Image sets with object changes
################

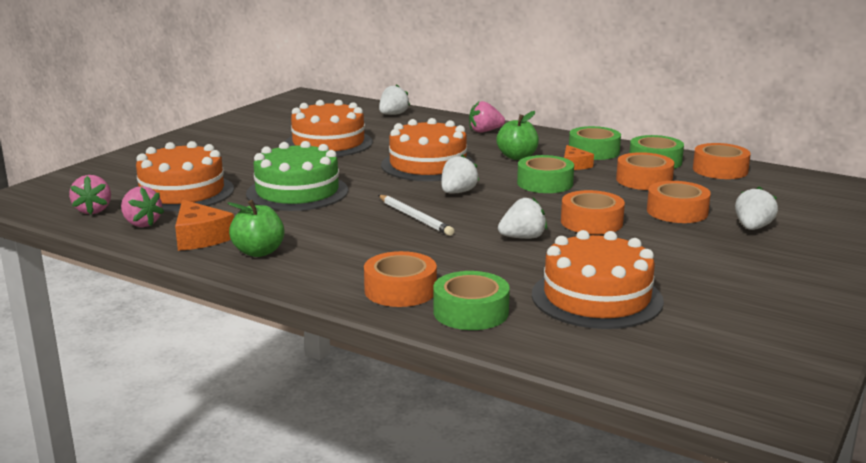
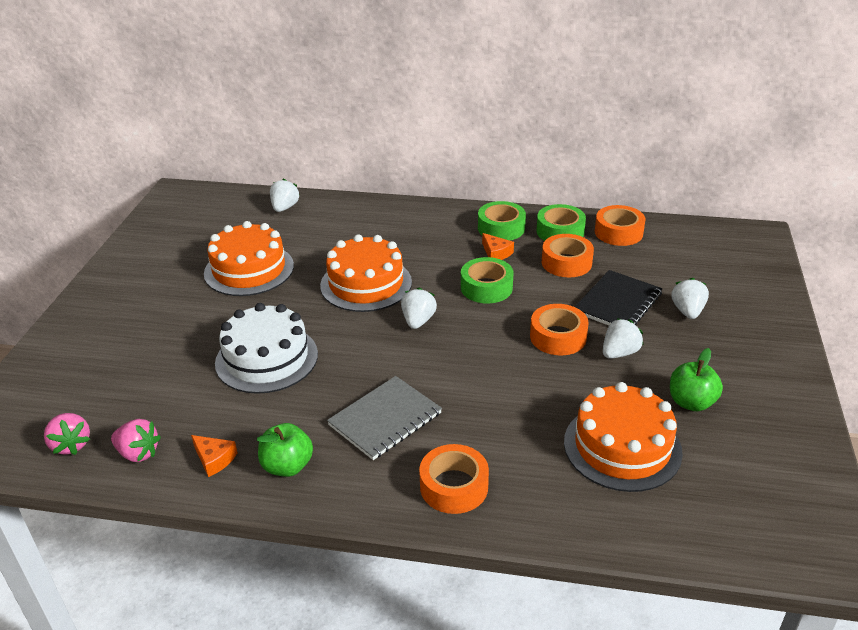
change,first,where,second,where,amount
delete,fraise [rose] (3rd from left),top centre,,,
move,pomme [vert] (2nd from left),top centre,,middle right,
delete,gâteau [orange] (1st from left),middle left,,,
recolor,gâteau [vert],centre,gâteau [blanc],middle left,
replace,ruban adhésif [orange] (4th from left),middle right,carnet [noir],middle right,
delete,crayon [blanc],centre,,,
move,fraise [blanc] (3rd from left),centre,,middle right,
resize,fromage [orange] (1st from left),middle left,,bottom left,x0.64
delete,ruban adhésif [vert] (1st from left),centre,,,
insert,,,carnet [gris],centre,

################

ACTION ITEM »
The records above must be retyped exactly. Please omit the pictures.

WRITTEN SOLUTION »
change,first,where,second,where,amount
delete,fraise [rose] (3rd from left),top centre,,,
move,pomme [vert] (2nd from left),top centre,,middle right,
delete,gâteau [orange] (1st from left),middle left,,,
recolor,gâteau [vert],centre,gâteau [blanc],middle left,
replace,ruban adhésif [orange] (4th from left),middle right,carnet [noir],middle right,
delete,crayon [blanc],centre,,,
move,fraise [blanc] (3rd from left),centre,,middle right,
resize,fromage [orange] (1st from left),middle left,,bottom left,x0.64
delete,ruban adhésif [vert] (1st from left),centre,,,
insert,,,carnet [gris],centre,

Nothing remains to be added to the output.